**Short task:** Gather every line from the items below that contains the string "with". Matching is case-sensitive.
* START Material to process *
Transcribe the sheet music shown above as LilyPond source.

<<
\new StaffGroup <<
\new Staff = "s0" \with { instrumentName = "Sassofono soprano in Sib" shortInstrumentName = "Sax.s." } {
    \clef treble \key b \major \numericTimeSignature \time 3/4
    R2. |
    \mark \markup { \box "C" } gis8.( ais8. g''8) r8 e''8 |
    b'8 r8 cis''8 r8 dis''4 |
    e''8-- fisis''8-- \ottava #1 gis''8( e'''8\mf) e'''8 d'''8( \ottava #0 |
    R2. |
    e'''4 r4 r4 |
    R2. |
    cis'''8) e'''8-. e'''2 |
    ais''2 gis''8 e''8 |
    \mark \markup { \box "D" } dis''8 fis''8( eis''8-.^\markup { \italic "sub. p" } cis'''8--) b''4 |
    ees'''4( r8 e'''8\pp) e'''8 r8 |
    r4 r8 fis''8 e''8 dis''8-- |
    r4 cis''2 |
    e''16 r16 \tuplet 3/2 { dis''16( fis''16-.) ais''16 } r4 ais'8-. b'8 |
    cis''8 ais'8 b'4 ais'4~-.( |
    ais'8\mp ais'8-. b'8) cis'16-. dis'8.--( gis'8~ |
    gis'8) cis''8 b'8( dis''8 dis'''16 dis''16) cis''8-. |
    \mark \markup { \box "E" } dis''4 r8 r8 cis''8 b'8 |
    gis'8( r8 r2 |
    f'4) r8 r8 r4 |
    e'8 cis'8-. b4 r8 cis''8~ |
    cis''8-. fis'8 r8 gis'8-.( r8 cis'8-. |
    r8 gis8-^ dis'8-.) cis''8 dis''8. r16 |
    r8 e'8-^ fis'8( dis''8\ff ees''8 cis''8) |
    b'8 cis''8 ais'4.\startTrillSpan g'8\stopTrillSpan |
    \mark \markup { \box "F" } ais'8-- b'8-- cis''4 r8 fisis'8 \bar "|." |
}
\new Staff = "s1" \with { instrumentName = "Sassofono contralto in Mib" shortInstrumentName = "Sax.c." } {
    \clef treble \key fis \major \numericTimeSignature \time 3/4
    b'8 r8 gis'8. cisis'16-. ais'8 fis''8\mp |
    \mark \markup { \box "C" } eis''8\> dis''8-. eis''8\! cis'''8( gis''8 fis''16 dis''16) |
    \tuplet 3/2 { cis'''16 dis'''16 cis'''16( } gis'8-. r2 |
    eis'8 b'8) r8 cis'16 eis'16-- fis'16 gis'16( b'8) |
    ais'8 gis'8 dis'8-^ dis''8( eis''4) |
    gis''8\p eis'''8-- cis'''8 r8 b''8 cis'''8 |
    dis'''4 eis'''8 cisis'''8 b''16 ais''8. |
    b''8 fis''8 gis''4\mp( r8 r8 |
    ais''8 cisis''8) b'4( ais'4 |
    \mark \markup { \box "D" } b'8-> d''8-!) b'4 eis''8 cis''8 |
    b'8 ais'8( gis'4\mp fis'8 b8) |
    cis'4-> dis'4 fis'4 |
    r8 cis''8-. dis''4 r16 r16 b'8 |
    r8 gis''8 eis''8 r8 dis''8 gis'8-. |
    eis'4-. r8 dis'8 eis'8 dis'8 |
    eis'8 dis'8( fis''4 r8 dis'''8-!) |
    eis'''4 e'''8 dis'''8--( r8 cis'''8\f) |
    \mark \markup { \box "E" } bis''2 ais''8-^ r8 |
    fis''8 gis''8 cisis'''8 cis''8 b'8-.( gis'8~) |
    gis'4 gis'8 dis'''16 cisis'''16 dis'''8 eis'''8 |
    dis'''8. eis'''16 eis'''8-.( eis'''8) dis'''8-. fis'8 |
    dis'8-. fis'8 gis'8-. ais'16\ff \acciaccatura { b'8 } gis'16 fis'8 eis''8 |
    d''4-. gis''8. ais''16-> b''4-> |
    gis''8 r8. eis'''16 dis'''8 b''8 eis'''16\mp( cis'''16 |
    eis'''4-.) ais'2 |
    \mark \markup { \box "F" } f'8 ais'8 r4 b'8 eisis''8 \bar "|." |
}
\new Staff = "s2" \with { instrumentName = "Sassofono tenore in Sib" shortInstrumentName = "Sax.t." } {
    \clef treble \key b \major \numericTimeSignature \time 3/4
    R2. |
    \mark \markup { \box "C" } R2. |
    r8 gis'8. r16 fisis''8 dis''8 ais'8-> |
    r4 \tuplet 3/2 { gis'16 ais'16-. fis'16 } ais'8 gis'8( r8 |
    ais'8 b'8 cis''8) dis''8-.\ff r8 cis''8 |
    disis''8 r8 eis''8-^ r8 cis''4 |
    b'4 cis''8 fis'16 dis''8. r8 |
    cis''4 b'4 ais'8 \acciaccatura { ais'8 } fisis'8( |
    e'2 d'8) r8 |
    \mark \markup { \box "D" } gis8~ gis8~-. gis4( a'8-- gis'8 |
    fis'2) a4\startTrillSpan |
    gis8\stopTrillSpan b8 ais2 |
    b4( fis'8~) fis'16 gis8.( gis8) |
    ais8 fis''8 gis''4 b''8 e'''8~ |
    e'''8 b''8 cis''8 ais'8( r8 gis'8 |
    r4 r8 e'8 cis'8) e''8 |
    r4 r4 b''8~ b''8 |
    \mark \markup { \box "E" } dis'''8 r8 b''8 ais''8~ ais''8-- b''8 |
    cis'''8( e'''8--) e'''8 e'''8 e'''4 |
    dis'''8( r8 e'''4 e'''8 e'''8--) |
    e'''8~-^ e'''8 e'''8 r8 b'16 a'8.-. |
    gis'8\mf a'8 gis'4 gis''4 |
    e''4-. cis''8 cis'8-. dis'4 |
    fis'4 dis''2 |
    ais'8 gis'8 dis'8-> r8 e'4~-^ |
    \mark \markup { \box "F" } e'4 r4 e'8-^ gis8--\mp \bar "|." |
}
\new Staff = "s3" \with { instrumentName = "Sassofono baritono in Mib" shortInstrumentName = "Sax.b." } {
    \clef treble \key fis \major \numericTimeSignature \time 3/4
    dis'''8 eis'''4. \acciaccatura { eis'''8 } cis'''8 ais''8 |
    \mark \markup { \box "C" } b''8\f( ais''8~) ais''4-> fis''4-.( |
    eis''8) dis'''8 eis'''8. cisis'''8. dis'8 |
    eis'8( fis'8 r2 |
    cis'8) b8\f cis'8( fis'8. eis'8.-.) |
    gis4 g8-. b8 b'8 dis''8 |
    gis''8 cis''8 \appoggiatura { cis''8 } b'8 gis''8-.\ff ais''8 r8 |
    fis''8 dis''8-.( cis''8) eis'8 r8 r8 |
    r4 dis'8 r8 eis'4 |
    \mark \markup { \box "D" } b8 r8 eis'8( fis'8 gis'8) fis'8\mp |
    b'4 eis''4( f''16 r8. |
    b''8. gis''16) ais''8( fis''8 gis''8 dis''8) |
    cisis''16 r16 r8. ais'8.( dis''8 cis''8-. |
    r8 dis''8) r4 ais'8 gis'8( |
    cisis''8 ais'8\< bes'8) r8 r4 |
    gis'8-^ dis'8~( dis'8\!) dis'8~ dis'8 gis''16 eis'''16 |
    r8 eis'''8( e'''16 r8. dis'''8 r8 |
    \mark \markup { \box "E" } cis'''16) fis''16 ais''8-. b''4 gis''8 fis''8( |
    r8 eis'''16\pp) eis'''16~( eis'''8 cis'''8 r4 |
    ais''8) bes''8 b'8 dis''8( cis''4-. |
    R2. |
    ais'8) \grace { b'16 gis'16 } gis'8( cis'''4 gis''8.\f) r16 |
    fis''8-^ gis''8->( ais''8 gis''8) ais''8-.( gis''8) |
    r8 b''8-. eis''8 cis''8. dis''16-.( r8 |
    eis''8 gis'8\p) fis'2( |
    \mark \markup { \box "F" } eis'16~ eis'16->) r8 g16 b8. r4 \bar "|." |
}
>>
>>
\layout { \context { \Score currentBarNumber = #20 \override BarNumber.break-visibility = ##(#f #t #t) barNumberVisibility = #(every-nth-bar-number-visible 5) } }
* END Material to process *
**Written solution:**
\new Staff = "s0" \with { instrumentName = "Sassofono soprano in Sib" shortInstrumentName = "Sax.s." } {
\new Staff = "s1" \with { instrumentName = "Sassofono contralto in Mib" shortInstrumentName = "Sax.c." } {
\new Staff = "s2" \with { instrumentName = "Sassofono tenore in Sib" shortInstrumentName = "Sax.t." } {
\new Staff = "s3" \with { instrumentName = "Sassofono baritono in Mib" shortInstrumentName = "Sax.b." } {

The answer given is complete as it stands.